Stored entries
**********
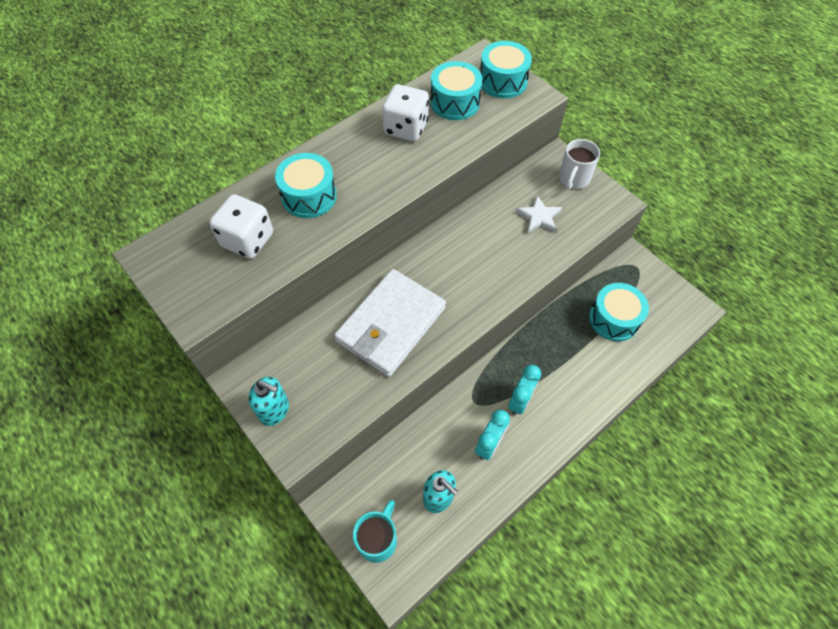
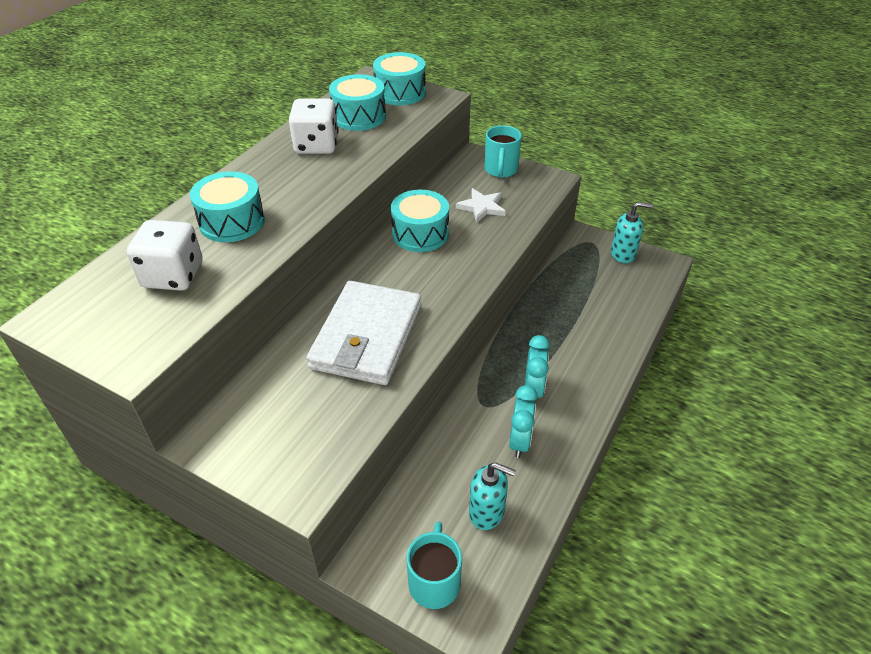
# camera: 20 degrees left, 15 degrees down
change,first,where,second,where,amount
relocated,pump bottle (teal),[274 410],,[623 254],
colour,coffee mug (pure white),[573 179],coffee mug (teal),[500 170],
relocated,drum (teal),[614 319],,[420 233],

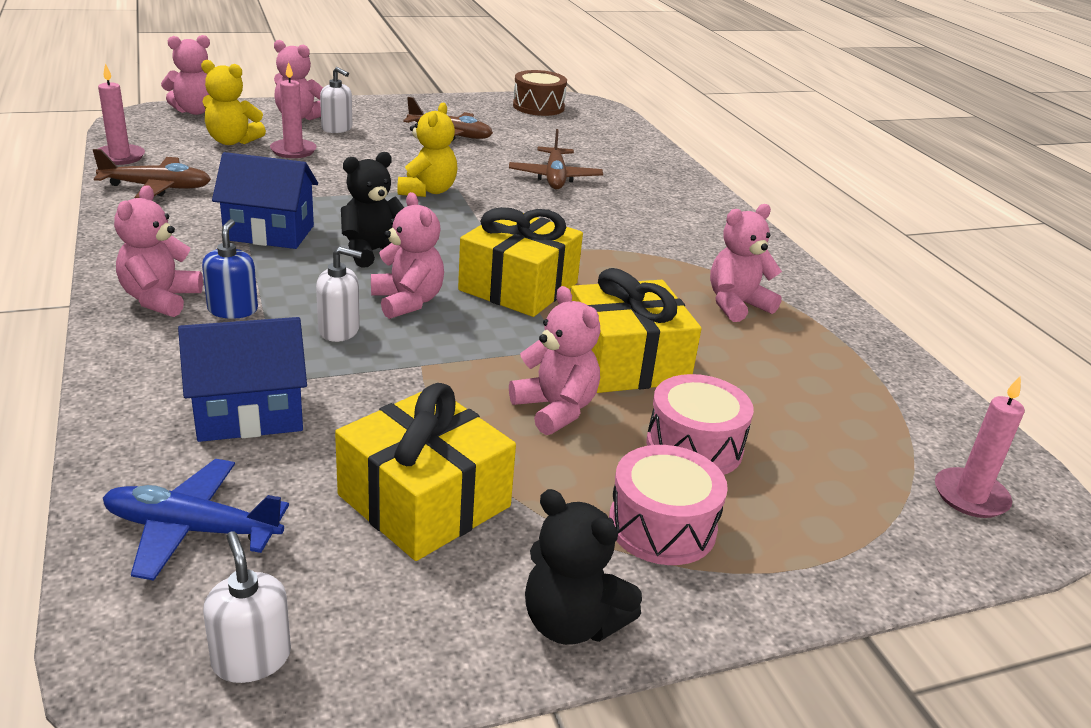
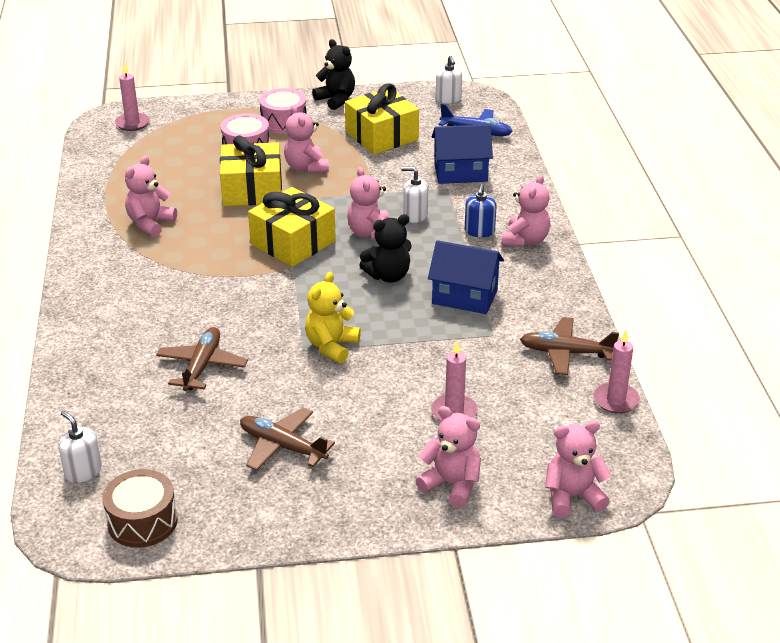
# camera: 165 degrees left, 5 degrees up
change,first,where,second,where,amount
missing,teddy (golden),[232 141],,,
relocated,pump bottle (pure white),[337 129],,[83 471],
spun,teddy (pink),[736 305],,[150 223],135 degrees clockwise

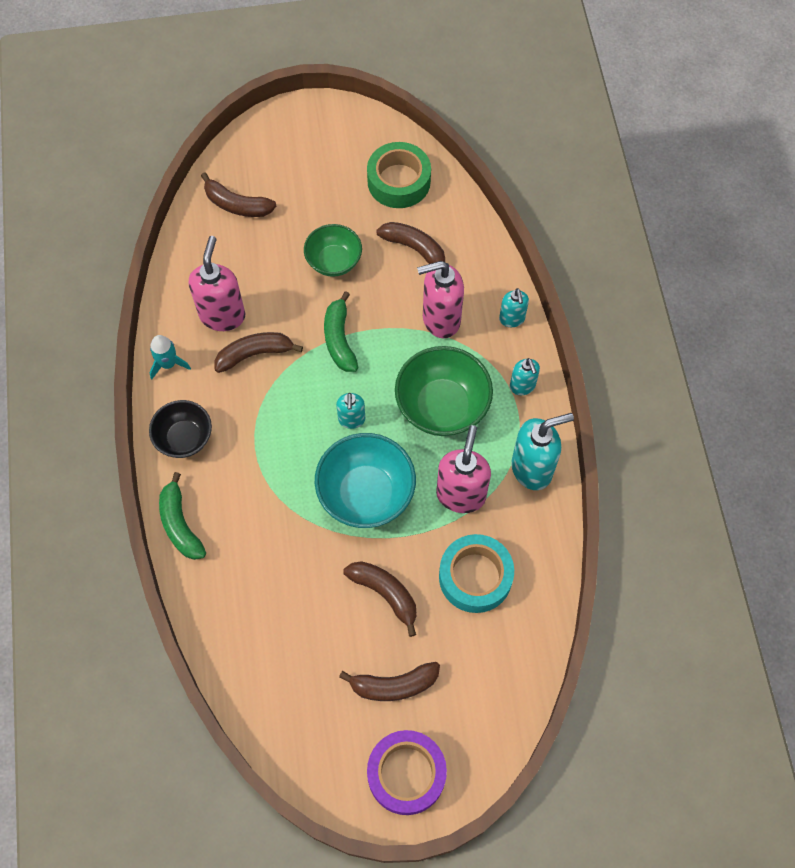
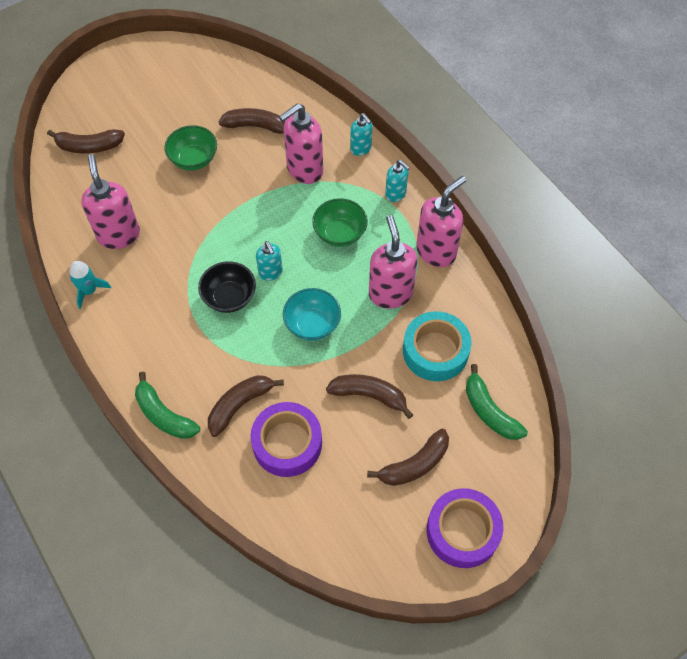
# camera: 25 degrees left, 5 degrees down
change,first,where,second,where,amount
relocated,serving bowl (black),[184 438],,[229 297],
relocated,banana fruit (brown),[254 354],,[240 405],
size,serving bowl (teal),[366 493],,[312 324],x0.64
relocated,banana fruit (leaf-green),[339 339],,[489 411],
missing,roll of tape (leaf-green),[399 181],,,
size,serving bowl (leaf-green),[442 406],,[340 233],x0.64
colour,pump bottle (teal),[532 469],pump bottle (pink),[436 251],
appeared,,,roll of tape (violet),[287 443],

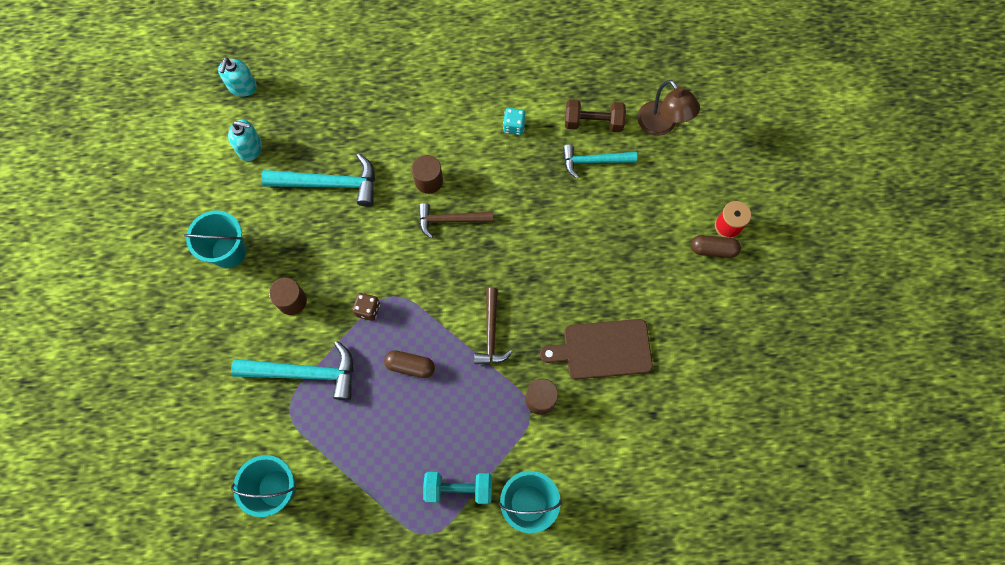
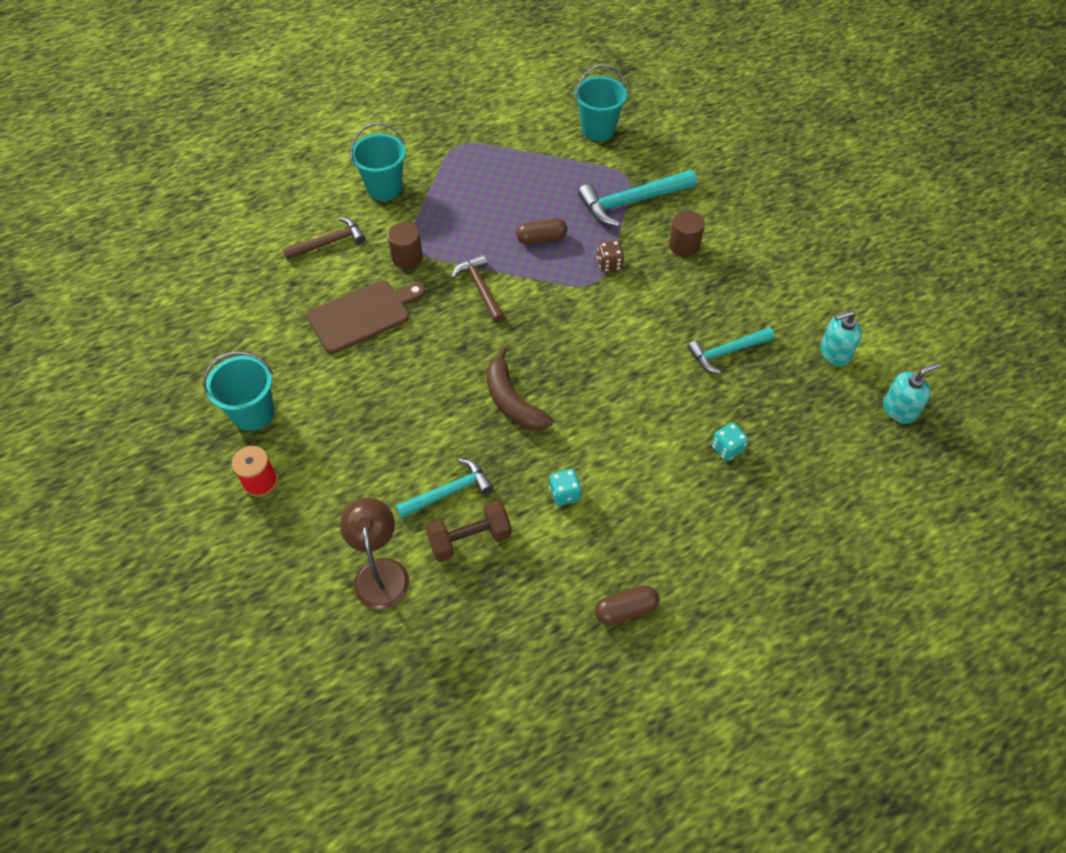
# camera: 155 degrees right, 15 degrees down
change,first,where,second,where,amount
relocated,sand bucket (teal),[229 251],,[253 413],
spun,pump bottle (teal),[242 87],,[899 409],75 degrees clockwise
size,carpenter's hammer (teal),[329 184],,[726 352],x0.66
missing,cylinder (brown),[428 181],,,
relocated,carpenter's hammer (brown),[450 220],,[329 242],
missing,dumbbell (teal),[458 488],,,
spun,desk lamp (brown),[661 125],,[380 572],45 degrees clockwise
relocated,pill (brown),[713 249],,[625 610],
appeared,,,banana fruit (brown),[512 401],
appeared,,,game die (teal),[727 448],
**********
■ **WHAT IS EXPECTED**:
Each line from the one containing "appeared,,,banana fruit (brown),[512" through the end of the entries, both included, is to be returned exactly, with no other lines.

■ **RESPONSE BELOW**:
appeared,,,banana fruit (brown),[512 401],
appeared,,,game die (teal),[727 448],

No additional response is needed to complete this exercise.